- **WORK ITEM**: Retype each record below word for word. Leave the pictures out.

- **DATA EXTRACTS**:
BEGIN

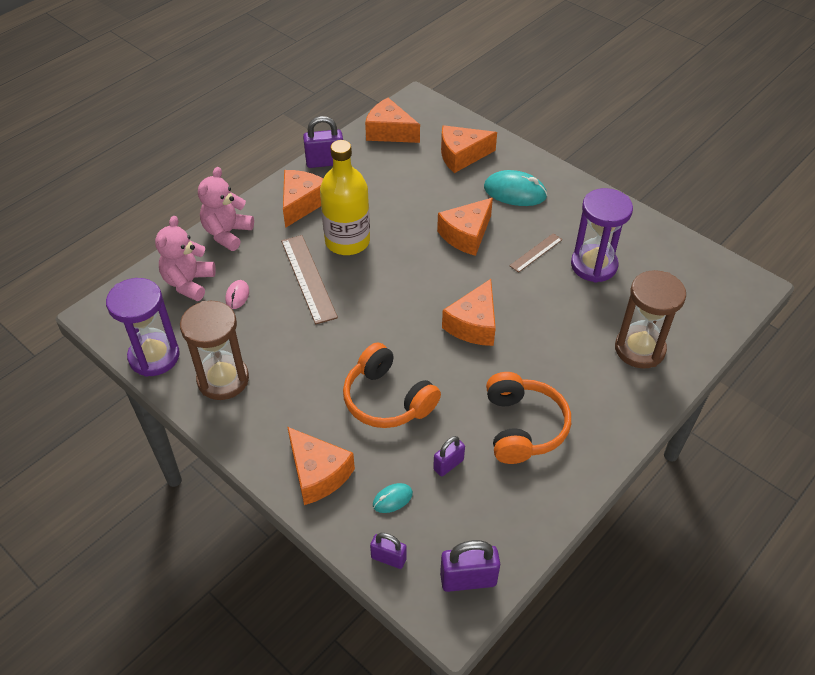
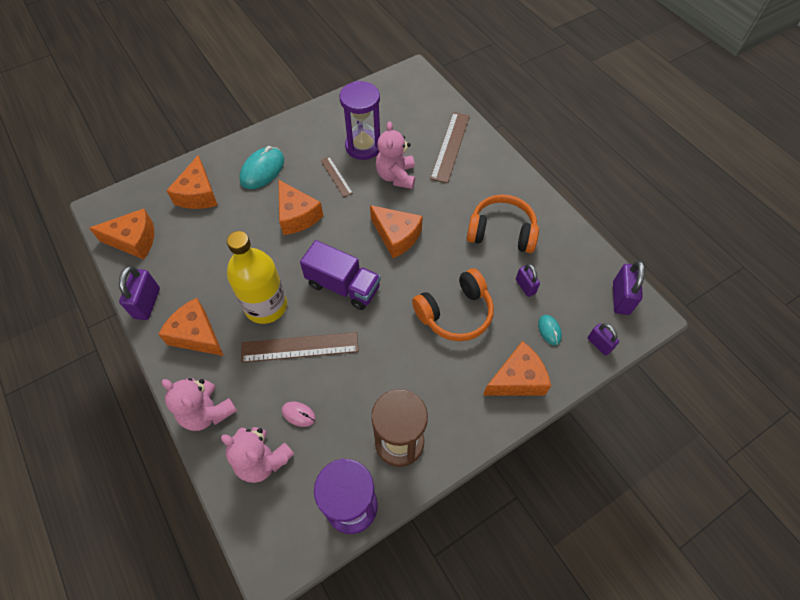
camera: 75 degrees left, 10 degrees up
(388, 558) = (599, 344): purple padlock -> purple padlock turned 75 degrees counterclockwise
(389, 132) = (134, 240): orange cheese -> orange cheese turned 135 degrees counterclockwise
(390, 294) = (343, 286): none -> purple truck
(562, 305) = (396, 176): none -> pink teddy bear
(639, 349) = (450, 146): brown hourglass -> brown ruler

END

- **EXERCISE RESULT**:
camera: 75 degrees left, 10 degrees up
(388, 558) = (599, 344): purple padlock -> purple padlock turned 75 degrees counterclockwise
(389, 132) = (134, 240): orange cheese -> orange cheese turned 135 degrees counterclockwise
(390, 294) = (343, 286): none -> purple truck
(562, 305) = (396, 176): none -> pink teddy bear
(639, 349) = (450, 146): brown hourglass -> brown ruler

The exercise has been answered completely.